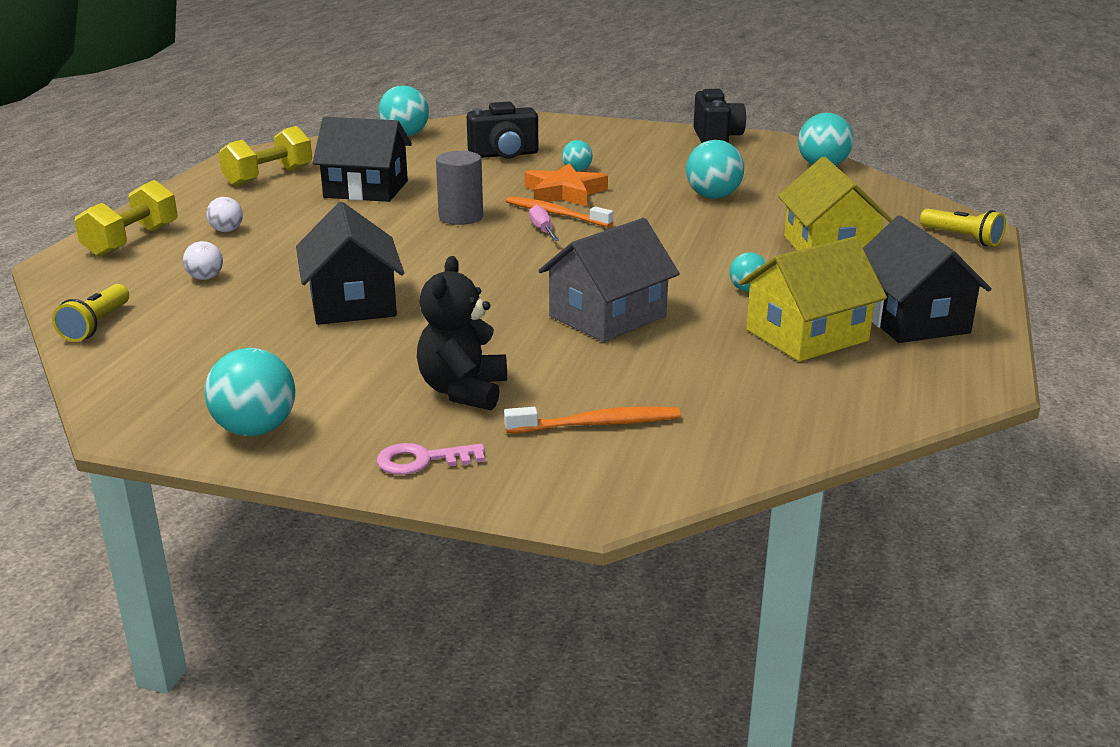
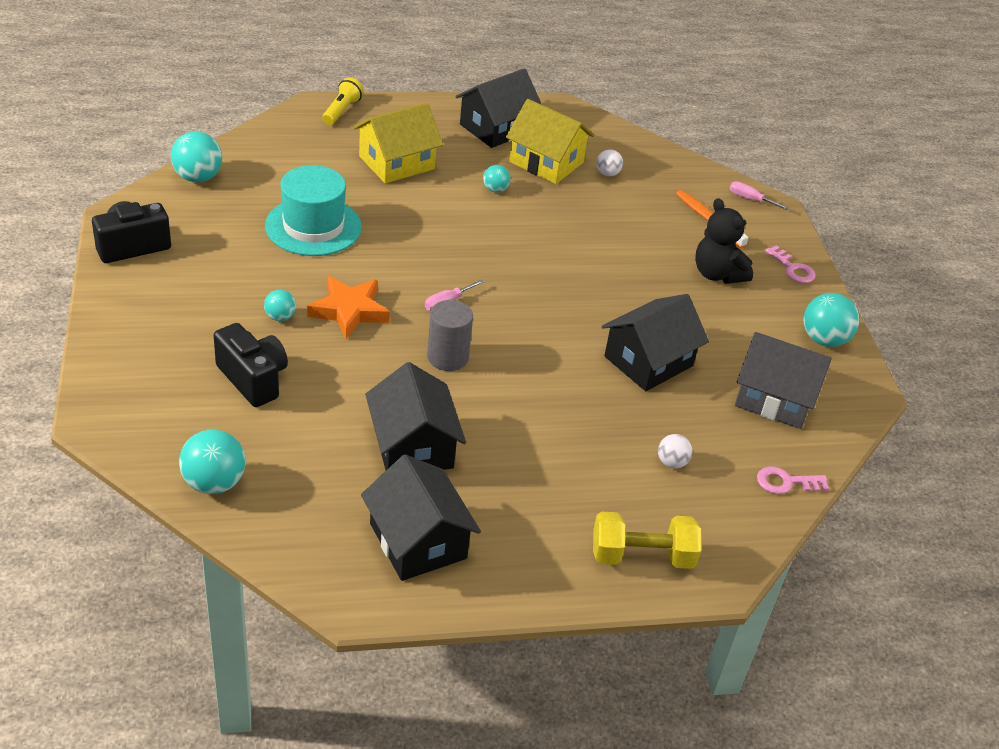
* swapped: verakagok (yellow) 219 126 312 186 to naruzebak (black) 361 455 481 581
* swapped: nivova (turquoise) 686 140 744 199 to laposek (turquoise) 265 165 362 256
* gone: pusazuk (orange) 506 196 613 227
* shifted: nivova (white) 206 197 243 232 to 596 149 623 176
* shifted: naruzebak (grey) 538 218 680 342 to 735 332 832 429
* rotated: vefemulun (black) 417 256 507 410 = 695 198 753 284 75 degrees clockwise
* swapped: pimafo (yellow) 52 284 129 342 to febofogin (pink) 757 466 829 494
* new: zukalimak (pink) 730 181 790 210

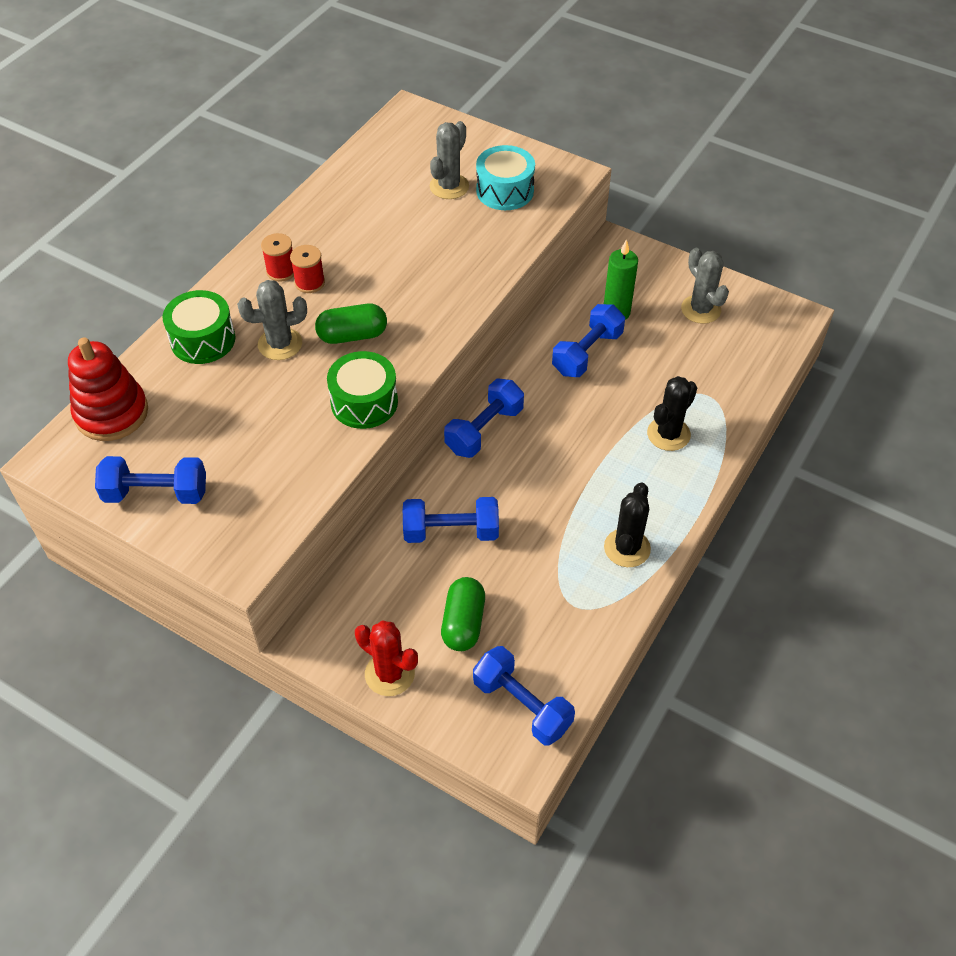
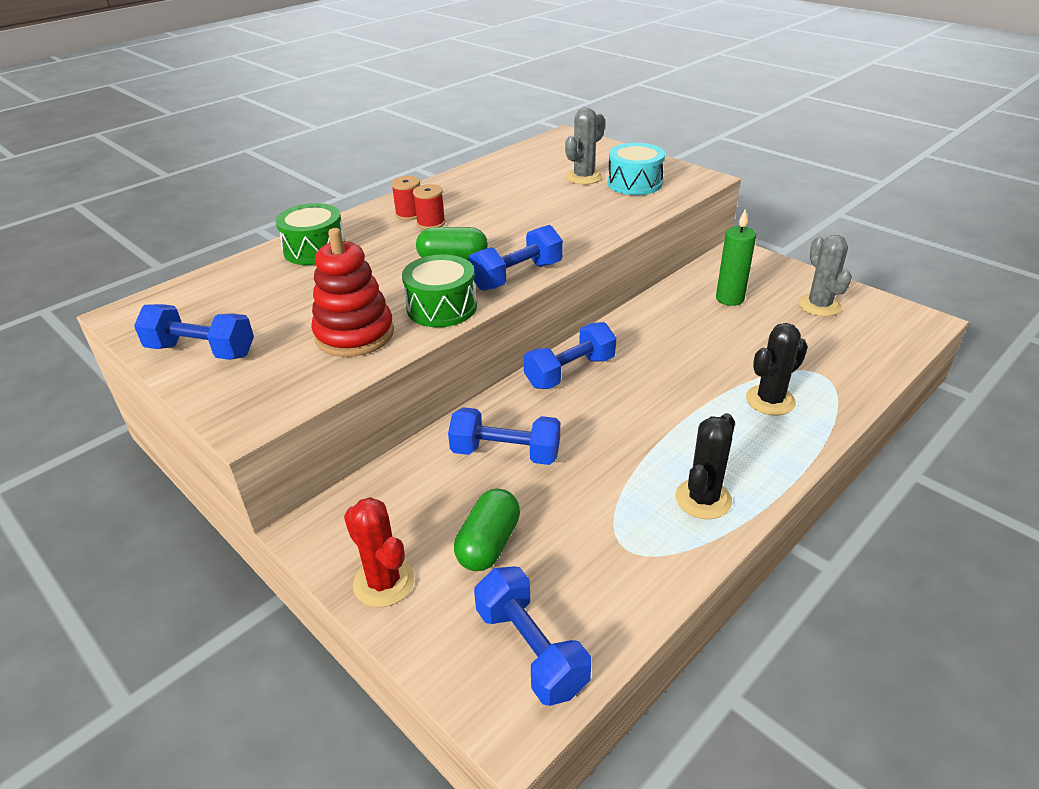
* gone: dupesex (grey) 237 280 307 360
* shifted: verakagok (blue) 552 304 625 377 to 468 225 563 291
* shifted: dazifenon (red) 68 337 148 441 to 311 228 394 357

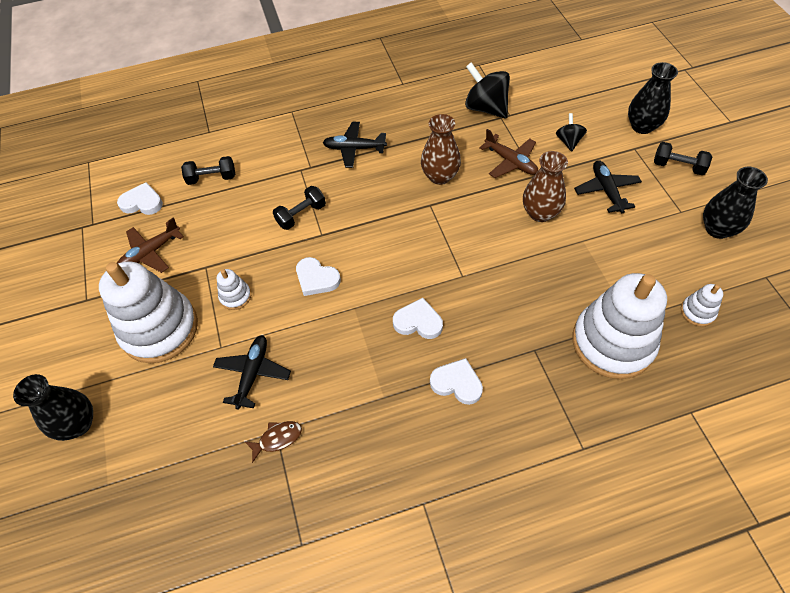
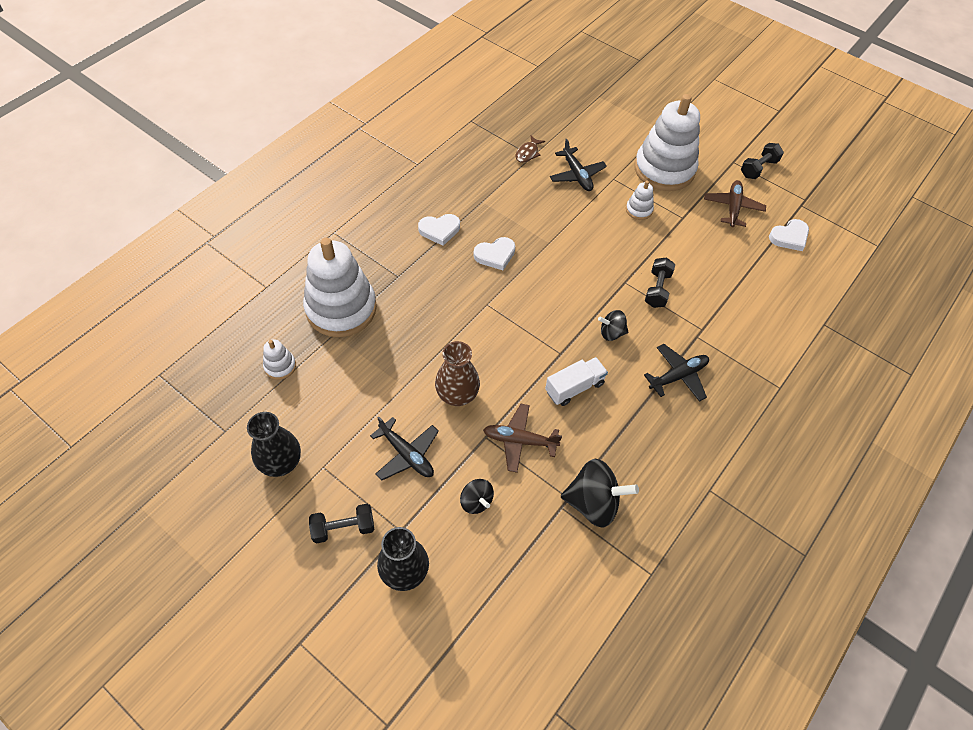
* swapped: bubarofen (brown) 421 114 461 185 to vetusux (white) 545 357 608 406
* shifted: verakagok (black) 181 156 235 185 to 741 143 784 179
* gone: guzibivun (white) 296 257 341 296
* gone: bubarofen (black) 13 374 93 441
* new: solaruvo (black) 598 310 628 341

» Task item: Report the number of lines in the entries above that include the string "nivova". Give nothing but the number.

» Answer to this exercise: 2